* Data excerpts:
Segment Open

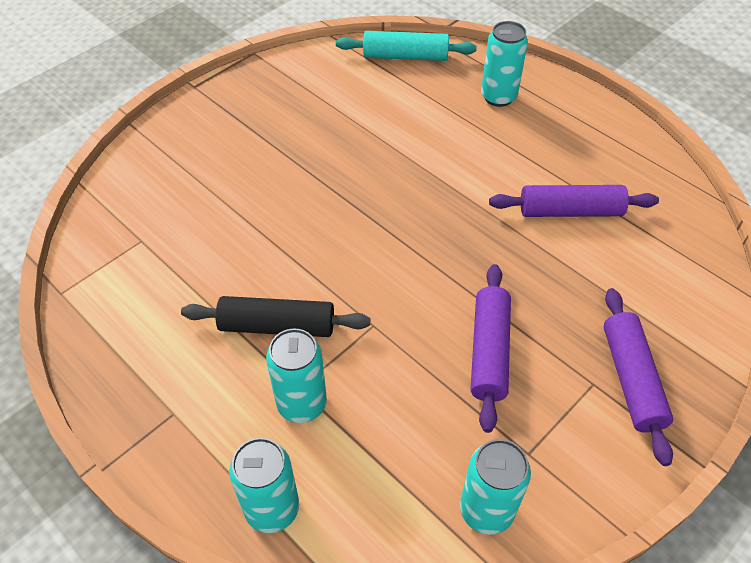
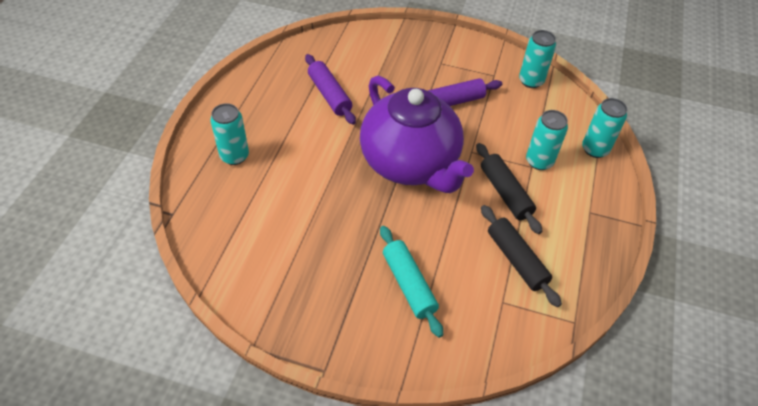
camera: 120 degrees left, 0 degrees up
(177, 282) = (516, 259): none -> black rolling pin
(393, 246) = (410, 163): none -> purple teapot
(405, 56) = (208, 229): turquoise rolling pin -> turquoise rolling pin (409, 284)
(631, 379) = (429, 52): purple rolling pin -> none

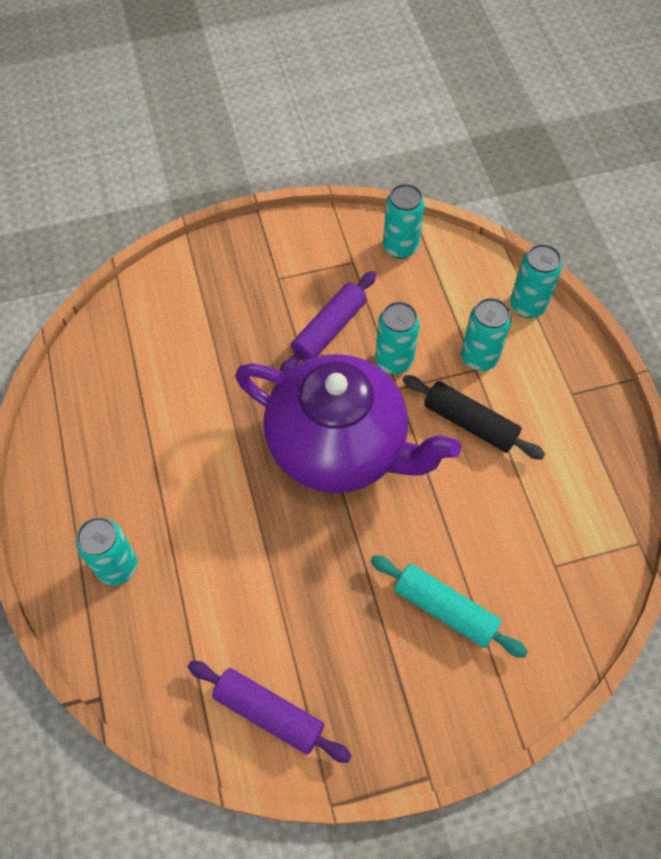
camera: 30 degrees left, 10 degrees up
(329, 95) = (173, 404): purple rolling pin -> purple rolling pin (269, 713)
(480, 137) = (394, 361): none -> turquoise can
(516, 259) = (535, 503): black rolling pin -> none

Segment Closed

* WHAT IS EXPECTED:
Leave every picture out and output the records exactly.

* ANSWER TO THIS PROBLEM:
camera: 120 degrees left, 0 degrees up
(177, 282) = (516, 259): none -> black rolling pin
(393, 246) = (410, 163): none -> purple teapot
(405, 56) = (208, 229): turquoise rolling pin -> turquoise rolling pin (409, 284)
(631, 379) = (429, 52): purple rolling pin -> none

camera: 30 degrees left, 10 degrees up
(329, 95) = (173, 404): purple rolling pin -> purple rolling pin (269, 713)
(480, 137) = (394, 361): none -> turquoise can
(516, 259) = (535, 503): black rolling pin -> none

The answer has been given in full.